What the task requires
Your job with the data below is to output exactly the lines from the one holding "TFT pin DC: 3 -> 9" down to the one holding "OLED3 pin VCC: 5V -> 3V3", both included, and no others.

(Stored items)
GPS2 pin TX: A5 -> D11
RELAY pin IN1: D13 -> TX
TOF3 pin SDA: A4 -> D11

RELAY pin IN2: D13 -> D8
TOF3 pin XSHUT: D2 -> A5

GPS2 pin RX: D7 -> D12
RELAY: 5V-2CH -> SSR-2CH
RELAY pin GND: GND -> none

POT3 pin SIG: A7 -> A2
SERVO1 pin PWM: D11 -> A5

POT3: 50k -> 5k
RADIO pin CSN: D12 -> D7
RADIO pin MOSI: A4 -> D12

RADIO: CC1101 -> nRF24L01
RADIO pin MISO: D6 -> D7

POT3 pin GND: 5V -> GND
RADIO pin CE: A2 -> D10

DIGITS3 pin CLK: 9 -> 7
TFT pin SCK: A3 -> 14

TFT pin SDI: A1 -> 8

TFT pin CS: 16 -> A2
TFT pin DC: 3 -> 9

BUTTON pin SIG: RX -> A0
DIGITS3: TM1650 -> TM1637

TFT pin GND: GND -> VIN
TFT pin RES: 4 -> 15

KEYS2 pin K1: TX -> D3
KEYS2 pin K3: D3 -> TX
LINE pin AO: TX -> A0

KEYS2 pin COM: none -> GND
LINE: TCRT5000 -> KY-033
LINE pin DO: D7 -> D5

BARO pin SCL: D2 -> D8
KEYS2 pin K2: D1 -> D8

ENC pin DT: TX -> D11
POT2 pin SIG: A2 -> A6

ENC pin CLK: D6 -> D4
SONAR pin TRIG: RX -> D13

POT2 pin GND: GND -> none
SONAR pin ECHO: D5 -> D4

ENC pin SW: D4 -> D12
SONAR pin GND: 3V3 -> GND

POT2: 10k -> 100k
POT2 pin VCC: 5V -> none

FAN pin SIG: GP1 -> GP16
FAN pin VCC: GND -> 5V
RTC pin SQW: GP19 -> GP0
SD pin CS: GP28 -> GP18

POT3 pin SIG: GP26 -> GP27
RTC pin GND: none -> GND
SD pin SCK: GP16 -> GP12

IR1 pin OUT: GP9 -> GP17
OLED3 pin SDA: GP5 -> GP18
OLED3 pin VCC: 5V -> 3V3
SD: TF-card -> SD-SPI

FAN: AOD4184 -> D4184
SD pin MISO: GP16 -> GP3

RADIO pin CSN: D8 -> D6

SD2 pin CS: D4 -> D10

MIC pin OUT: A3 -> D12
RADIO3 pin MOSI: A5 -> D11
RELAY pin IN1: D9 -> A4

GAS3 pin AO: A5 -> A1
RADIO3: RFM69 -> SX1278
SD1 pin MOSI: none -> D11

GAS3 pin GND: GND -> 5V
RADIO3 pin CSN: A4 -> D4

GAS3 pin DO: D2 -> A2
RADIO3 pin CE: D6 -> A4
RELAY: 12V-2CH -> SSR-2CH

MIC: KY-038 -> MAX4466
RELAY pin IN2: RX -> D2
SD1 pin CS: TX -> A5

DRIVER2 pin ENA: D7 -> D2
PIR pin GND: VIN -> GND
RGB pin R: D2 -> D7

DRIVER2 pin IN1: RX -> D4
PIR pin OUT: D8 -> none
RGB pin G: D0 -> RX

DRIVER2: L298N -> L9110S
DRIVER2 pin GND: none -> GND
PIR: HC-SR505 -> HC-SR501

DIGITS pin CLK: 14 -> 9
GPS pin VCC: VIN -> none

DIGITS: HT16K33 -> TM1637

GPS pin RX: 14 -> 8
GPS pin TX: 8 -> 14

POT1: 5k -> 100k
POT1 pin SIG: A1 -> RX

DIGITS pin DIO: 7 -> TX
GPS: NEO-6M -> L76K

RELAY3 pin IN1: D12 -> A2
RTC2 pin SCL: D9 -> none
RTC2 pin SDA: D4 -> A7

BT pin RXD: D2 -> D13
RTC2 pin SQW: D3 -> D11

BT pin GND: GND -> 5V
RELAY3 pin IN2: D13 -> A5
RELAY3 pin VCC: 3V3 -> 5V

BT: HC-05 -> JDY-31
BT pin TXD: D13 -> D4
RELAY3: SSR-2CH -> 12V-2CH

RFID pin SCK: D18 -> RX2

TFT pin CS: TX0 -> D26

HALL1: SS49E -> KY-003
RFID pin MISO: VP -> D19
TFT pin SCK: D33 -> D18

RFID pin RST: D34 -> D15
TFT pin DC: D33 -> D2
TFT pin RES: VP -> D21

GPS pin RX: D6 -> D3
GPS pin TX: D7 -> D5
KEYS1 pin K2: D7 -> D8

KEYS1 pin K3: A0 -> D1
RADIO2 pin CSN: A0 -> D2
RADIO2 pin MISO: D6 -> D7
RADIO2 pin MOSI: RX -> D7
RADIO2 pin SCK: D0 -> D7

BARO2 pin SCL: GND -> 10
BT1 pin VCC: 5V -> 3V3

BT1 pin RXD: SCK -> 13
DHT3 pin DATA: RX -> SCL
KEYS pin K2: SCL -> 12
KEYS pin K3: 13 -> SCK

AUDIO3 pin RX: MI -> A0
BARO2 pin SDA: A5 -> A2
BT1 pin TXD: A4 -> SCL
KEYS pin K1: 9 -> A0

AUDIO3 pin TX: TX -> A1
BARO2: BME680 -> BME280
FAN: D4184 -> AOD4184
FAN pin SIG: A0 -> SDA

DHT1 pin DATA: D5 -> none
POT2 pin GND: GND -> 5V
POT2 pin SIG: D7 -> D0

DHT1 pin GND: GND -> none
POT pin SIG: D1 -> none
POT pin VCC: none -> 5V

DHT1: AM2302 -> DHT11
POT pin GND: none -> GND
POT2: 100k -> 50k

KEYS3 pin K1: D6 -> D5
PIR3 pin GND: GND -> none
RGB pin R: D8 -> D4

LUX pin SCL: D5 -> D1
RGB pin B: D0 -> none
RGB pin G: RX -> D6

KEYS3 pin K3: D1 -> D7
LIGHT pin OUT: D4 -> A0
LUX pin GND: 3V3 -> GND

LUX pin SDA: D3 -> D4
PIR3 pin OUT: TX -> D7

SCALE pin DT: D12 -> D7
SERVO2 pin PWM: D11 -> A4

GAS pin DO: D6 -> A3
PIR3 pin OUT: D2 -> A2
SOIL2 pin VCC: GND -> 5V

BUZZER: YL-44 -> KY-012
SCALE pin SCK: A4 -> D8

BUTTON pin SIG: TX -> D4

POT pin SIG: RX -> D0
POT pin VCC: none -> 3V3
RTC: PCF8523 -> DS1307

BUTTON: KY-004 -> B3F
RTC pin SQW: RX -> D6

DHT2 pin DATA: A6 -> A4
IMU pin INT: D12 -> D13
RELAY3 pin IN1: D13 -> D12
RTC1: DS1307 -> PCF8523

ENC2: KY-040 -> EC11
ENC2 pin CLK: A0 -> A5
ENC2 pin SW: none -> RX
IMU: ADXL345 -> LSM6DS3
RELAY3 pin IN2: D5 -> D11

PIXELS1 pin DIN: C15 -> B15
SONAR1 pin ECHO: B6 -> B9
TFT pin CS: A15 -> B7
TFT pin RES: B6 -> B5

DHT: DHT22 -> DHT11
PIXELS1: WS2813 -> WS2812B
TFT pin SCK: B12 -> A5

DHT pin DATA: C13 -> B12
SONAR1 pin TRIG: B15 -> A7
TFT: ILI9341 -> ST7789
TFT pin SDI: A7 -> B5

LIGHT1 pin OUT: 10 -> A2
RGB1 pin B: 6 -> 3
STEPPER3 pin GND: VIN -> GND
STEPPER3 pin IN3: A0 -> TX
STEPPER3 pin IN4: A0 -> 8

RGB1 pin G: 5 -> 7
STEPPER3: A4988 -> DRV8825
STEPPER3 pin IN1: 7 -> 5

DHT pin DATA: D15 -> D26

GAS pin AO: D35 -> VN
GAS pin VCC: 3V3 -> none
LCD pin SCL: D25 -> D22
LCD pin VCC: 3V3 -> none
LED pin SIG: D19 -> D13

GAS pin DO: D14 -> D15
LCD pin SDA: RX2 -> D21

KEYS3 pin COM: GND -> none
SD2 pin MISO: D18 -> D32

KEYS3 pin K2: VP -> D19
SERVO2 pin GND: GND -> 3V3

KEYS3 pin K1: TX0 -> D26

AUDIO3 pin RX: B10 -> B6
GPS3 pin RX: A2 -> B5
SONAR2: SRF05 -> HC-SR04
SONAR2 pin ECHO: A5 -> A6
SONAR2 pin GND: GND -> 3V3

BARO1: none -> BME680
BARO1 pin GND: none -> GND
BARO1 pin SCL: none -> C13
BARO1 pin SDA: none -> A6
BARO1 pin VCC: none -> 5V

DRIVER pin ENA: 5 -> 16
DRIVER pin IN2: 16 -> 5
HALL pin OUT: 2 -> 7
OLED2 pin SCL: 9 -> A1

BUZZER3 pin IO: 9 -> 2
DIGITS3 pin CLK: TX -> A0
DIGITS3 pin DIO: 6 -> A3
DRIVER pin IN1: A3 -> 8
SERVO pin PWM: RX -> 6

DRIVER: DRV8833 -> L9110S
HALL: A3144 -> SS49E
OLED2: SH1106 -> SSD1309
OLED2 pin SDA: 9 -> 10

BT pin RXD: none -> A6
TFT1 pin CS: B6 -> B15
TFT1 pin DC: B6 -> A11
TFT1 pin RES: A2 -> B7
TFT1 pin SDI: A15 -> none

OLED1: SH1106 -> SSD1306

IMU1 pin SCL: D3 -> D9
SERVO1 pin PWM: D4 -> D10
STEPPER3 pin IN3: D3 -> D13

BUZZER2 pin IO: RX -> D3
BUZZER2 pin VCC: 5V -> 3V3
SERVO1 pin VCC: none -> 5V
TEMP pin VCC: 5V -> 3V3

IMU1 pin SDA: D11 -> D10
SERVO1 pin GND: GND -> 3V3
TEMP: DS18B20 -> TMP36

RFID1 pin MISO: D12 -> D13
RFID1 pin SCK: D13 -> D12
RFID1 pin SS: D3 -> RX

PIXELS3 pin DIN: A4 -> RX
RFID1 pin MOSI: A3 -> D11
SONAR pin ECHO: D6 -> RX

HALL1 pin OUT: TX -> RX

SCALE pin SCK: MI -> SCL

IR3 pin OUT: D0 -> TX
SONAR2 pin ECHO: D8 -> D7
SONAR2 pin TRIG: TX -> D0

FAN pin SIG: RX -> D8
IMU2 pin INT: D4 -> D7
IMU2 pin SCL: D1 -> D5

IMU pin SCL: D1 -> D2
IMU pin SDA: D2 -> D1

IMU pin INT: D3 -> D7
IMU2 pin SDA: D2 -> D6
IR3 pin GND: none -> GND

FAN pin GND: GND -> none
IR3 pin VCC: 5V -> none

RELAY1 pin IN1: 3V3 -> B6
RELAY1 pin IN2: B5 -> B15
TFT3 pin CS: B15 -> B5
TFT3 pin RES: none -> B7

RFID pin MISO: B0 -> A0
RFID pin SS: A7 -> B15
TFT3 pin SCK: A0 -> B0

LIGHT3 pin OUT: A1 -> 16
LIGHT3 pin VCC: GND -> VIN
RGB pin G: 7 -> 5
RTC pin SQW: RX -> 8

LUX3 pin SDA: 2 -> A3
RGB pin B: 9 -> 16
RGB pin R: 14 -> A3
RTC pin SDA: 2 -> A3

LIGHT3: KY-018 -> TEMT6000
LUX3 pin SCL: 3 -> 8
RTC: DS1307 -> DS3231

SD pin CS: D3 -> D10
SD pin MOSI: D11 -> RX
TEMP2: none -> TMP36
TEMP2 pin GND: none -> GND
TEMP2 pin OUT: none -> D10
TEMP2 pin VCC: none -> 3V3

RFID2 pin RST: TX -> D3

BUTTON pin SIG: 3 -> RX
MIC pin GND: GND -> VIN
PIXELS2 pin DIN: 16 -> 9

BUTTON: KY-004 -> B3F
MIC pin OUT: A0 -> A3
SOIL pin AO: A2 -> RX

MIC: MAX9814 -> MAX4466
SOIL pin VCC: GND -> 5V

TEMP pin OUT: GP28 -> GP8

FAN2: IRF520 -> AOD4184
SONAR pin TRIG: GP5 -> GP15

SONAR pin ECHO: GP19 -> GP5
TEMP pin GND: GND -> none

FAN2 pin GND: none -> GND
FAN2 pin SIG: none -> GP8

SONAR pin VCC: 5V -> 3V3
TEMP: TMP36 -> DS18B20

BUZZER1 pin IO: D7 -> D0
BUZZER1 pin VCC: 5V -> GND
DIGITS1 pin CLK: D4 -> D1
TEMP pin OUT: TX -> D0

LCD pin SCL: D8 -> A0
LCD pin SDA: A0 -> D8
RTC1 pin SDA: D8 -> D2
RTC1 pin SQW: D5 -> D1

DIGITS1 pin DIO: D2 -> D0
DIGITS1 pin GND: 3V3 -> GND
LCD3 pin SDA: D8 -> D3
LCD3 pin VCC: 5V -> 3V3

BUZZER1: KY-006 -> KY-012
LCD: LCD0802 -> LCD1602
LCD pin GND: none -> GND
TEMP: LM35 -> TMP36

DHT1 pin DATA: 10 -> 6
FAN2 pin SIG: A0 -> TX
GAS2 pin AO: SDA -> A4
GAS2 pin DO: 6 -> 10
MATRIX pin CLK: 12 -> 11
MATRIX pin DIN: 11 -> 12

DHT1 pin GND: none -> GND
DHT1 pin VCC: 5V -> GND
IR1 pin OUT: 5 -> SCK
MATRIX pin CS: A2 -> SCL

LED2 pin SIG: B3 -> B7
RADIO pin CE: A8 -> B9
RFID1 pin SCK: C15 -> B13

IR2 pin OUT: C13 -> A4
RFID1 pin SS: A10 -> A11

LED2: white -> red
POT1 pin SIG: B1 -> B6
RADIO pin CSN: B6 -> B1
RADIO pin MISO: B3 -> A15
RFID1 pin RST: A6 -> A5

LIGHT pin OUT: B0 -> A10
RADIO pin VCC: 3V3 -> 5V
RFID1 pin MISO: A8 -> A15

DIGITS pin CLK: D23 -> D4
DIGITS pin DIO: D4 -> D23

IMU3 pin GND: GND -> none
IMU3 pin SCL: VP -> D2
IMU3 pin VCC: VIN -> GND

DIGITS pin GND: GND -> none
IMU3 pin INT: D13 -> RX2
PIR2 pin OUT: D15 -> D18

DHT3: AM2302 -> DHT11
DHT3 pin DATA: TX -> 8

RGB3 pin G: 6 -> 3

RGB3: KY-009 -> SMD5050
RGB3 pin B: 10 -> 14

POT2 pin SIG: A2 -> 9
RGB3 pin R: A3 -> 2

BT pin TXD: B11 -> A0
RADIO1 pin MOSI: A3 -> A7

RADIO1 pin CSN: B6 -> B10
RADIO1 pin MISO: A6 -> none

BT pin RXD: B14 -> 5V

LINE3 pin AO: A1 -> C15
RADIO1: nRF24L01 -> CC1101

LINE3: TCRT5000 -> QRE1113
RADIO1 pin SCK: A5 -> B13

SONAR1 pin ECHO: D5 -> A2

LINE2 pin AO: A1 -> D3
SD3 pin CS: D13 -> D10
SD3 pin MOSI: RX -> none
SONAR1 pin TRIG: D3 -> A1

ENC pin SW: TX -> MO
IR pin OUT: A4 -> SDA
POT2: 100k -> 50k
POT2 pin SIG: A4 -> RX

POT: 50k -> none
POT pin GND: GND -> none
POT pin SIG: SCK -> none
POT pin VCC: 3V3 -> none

Exercise solution
TFT pin DC: 3 -> 9

BUTTON pin SIG: RX -> A0
DIGITS3: TM1650 -> TM1637

TFT pin GND: GND -> VIN
TFT pin RES: 4 -> 15

KEYS2 pin K1: TX -> D3
KEYS2 pin K3: D3 -> TX
LINE pin AO: TX -> A0

KEYS2 pin COM: none -> GND
LINE: TCRT5000 -> KY-033
LINE pin DO: D7 -> D5

BARO pin SCL: D2 -> D8
KEYS2 pin K2: D1 -> D8

ENC pin DT: TX -> D11
POT2 pin SIG: A2 -> A6

ENC pin CLK: D6 -> D4
SONAR pin TRIG: RX -> D13

POT2 pin GND: GND -> none
SONAR pin ECHO: D5 -> D4

ENC pin SW: D4 -> D12
SONAR pin GND: 3V3 -> GND

POT2: 10k -> 100k
POT2 pin VCC: 5V -> none

FAN pin SIG: GP1 -> GP16
FAN pin VCC: GND -> 5V
RTC pin SQW: GP19 -> GP0
SD pin CS: GP28 -> GP18

POT3 pin SIG: GP26 -> GP27
RTC pin GND: none -> GND
SD pin SCK: GP16 -> GP12

IR1 pin OUT: GP9 -> GP17
OLED3 pin SDA: GP5 -> GP18
OLED3 pin VCC: 5V -> 3V3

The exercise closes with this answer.